#### WHAT THE TASK REQUIRES
When you have gone through the entries below, state how many lines include the word "grey" and write nothing else.

Spatial object tracking data
□ □ □ □

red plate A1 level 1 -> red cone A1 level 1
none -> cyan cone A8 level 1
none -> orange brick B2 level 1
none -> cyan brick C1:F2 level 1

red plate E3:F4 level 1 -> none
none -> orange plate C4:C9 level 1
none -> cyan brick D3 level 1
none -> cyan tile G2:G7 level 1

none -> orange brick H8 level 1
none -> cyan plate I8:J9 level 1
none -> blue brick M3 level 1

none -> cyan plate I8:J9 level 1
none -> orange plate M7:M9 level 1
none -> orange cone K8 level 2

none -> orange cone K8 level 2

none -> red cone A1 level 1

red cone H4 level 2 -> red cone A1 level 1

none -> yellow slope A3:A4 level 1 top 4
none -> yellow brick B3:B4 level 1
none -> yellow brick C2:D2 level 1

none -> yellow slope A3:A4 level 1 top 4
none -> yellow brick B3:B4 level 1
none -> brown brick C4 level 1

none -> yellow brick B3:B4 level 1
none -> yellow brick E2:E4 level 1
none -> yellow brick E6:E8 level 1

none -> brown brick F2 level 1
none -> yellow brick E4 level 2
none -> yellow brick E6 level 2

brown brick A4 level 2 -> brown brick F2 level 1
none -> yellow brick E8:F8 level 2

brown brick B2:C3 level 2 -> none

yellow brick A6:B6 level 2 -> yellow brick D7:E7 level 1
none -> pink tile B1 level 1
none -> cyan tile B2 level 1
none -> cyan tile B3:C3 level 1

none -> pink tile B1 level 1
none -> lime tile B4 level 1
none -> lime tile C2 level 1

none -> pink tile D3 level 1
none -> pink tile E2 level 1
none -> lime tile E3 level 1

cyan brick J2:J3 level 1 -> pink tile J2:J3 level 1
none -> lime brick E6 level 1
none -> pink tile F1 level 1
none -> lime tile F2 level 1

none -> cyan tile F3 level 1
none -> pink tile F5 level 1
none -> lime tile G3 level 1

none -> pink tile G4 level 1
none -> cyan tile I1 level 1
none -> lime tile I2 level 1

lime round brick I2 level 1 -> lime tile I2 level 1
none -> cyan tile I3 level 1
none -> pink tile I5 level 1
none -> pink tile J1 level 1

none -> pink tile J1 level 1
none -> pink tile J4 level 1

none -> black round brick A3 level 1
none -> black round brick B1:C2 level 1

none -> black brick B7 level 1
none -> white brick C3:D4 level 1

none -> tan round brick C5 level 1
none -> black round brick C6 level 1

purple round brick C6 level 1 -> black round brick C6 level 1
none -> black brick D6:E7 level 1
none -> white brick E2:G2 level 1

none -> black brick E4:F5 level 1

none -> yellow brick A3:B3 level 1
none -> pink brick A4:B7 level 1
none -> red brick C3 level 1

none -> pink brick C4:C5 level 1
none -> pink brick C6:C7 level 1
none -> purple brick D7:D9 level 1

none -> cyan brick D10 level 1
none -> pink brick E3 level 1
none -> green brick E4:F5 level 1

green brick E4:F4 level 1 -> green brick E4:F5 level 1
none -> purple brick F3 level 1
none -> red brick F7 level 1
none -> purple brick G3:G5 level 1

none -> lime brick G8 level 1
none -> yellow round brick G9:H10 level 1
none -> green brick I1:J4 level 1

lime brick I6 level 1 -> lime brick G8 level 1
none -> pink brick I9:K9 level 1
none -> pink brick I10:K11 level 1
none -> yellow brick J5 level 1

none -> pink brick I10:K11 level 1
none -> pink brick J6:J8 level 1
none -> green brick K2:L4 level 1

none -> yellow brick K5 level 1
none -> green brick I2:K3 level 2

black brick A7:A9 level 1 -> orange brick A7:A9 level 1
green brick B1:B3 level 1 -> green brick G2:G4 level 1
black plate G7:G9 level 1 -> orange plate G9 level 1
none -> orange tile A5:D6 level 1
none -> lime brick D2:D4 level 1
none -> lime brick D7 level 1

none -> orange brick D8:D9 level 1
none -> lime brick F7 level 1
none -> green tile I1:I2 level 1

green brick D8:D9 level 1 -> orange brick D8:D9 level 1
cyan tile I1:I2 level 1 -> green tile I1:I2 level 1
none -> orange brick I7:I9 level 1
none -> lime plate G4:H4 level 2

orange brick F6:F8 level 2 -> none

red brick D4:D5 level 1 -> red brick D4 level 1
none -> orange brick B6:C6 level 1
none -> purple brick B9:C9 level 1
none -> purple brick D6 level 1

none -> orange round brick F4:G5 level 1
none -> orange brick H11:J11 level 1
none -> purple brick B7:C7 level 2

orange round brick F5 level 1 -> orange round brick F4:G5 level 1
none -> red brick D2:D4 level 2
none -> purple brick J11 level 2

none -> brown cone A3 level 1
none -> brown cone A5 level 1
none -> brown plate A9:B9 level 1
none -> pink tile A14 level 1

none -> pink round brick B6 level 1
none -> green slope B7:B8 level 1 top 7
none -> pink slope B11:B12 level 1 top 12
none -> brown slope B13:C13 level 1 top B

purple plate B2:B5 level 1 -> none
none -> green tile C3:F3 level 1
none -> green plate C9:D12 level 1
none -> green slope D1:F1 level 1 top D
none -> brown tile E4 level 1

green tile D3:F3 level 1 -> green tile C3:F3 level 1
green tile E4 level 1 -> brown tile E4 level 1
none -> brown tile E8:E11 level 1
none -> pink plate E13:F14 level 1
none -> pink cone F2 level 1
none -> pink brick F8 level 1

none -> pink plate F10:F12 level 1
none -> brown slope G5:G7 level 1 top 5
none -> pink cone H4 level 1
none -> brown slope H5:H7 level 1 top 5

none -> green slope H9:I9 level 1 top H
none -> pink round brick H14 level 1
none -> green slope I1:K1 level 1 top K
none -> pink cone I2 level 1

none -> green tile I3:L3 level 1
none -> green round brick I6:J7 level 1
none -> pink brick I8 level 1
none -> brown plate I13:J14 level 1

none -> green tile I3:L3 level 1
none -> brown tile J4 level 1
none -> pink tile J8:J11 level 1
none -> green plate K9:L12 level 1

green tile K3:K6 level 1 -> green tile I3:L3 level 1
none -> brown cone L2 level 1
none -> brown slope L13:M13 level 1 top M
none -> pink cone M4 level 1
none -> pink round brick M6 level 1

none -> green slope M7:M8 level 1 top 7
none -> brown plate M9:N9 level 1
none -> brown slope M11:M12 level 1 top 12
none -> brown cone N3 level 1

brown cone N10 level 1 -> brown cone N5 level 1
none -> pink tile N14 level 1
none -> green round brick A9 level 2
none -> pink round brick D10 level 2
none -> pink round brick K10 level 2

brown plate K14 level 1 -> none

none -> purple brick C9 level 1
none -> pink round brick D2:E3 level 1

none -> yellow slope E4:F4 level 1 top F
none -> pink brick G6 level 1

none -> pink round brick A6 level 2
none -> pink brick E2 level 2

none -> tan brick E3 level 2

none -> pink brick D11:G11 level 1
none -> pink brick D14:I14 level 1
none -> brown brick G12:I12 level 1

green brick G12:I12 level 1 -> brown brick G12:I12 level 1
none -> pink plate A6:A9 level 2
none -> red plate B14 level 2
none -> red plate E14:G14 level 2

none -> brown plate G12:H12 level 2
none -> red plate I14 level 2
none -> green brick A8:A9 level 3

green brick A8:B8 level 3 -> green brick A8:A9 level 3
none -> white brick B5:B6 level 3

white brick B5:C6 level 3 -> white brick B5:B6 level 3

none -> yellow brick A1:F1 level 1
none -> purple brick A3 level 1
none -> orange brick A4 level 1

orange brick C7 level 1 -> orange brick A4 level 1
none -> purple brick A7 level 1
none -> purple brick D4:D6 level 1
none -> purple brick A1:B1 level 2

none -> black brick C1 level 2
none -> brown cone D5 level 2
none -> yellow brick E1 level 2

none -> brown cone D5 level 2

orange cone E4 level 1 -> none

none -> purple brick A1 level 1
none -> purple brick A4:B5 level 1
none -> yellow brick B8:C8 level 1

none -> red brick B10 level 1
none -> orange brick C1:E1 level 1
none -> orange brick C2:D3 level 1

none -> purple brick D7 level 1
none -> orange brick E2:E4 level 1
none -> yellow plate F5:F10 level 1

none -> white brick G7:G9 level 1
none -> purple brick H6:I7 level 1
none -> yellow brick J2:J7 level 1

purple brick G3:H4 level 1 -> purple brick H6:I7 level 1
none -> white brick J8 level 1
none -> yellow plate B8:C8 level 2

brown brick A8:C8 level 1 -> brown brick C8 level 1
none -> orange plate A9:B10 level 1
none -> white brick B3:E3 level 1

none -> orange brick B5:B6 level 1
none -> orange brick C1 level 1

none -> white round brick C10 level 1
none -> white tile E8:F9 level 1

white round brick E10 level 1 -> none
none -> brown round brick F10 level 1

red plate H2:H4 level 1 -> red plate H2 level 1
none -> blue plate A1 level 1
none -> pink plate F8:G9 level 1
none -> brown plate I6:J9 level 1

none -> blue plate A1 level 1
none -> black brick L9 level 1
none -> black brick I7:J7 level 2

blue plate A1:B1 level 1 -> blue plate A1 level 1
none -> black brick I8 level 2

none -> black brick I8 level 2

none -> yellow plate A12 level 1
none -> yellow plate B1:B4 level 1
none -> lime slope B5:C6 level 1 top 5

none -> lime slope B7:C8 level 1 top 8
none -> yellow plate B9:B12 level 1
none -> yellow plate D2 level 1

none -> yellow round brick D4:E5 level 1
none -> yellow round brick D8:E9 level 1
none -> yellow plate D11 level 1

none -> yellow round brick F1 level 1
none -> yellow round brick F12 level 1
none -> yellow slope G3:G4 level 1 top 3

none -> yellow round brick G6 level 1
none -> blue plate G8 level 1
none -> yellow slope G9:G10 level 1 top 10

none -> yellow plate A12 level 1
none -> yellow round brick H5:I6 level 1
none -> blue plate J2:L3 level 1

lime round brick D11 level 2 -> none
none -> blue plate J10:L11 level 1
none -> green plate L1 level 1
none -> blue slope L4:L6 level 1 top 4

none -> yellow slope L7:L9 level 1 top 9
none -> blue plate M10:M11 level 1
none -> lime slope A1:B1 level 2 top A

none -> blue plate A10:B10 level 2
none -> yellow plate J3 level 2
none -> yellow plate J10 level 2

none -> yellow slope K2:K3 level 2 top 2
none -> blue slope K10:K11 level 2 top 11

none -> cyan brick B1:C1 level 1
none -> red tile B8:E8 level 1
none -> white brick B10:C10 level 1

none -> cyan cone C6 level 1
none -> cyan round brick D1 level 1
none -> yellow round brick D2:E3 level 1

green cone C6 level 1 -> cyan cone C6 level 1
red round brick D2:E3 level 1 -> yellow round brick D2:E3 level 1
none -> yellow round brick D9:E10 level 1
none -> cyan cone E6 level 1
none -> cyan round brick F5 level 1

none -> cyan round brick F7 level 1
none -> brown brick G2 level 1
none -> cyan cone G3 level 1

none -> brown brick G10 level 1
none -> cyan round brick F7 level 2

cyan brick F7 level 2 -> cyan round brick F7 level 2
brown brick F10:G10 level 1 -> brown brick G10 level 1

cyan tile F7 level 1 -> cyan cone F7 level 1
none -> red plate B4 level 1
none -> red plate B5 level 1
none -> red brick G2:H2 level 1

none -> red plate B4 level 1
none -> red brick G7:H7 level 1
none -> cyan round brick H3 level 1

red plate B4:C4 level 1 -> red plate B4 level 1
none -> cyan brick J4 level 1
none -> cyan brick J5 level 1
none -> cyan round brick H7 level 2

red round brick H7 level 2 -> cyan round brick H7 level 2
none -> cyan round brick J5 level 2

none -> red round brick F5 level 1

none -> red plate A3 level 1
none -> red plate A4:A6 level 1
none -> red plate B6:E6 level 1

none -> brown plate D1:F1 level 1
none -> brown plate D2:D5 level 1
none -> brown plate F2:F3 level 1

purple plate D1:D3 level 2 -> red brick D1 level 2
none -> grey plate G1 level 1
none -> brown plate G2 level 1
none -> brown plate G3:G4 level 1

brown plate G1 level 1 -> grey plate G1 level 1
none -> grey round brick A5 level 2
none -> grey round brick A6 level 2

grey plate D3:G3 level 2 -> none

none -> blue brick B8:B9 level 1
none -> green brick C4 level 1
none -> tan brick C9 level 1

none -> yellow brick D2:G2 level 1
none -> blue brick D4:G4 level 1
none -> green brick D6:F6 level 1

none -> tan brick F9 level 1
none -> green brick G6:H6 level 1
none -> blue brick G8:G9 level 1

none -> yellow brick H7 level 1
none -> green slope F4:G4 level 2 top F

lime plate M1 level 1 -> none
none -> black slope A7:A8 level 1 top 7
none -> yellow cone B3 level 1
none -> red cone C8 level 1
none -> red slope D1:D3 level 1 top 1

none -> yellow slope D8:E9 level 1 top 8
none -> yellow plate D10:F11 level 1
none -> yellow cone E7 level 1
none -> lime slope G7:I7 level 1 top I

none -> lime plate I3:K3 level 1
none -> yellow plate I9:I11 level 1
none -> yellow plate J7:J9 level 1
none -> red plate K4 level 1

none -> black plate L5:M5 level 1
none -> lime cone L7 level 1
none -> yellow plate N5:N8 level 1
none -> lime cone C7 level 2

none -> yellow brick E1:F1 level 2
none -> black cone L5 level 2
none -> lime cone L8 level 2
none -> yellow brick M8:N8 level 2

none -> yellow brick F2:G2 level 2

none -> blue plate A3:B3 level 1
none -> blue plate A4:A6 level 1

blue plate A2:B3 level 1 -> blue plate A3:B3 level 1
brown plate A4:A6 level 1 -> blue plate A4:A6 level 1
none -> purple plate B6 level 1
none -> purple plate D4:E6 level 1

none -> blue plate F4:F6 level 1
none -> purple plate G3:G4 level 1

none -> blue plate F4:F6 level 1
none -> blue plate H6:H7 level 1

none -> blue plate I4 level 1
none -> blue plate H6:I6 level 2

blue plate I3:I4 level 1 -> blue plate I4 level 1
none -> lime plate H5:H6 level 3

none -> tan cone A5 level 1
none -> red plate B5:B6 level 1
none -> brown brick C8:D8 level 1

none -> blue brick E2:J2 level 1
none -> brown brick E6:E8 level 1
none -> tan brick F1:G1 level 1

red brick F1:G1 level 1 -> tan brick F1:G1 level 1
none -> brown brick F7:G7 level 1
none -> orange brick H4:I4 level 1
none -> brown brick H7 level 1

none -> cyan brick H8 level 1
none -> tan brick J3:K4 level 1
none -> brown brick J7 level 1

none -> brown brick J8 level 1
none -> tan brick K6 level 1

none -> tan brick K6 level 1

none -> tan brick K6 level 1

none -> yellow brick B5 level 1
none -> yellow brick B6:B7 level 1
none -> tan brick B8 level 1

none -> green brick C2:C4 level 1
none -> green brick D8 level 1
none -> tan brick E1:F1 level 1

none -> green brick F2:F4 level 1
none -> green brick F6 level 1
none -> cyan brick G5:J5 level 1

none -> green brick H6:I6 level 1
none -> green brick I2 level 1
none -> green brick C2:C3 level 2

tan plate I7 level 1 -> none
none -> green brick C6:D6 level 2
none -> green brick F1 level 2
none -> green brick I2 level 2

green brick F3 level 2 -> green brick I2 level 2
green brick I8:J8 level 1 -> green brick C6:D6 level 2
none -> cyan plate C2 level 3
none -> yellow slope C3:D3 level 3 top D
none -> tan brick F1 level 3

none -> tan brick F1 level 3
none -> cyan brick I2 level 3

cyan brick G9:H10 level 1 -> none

□ □ □ □

#### EXPECTED ANSWER
5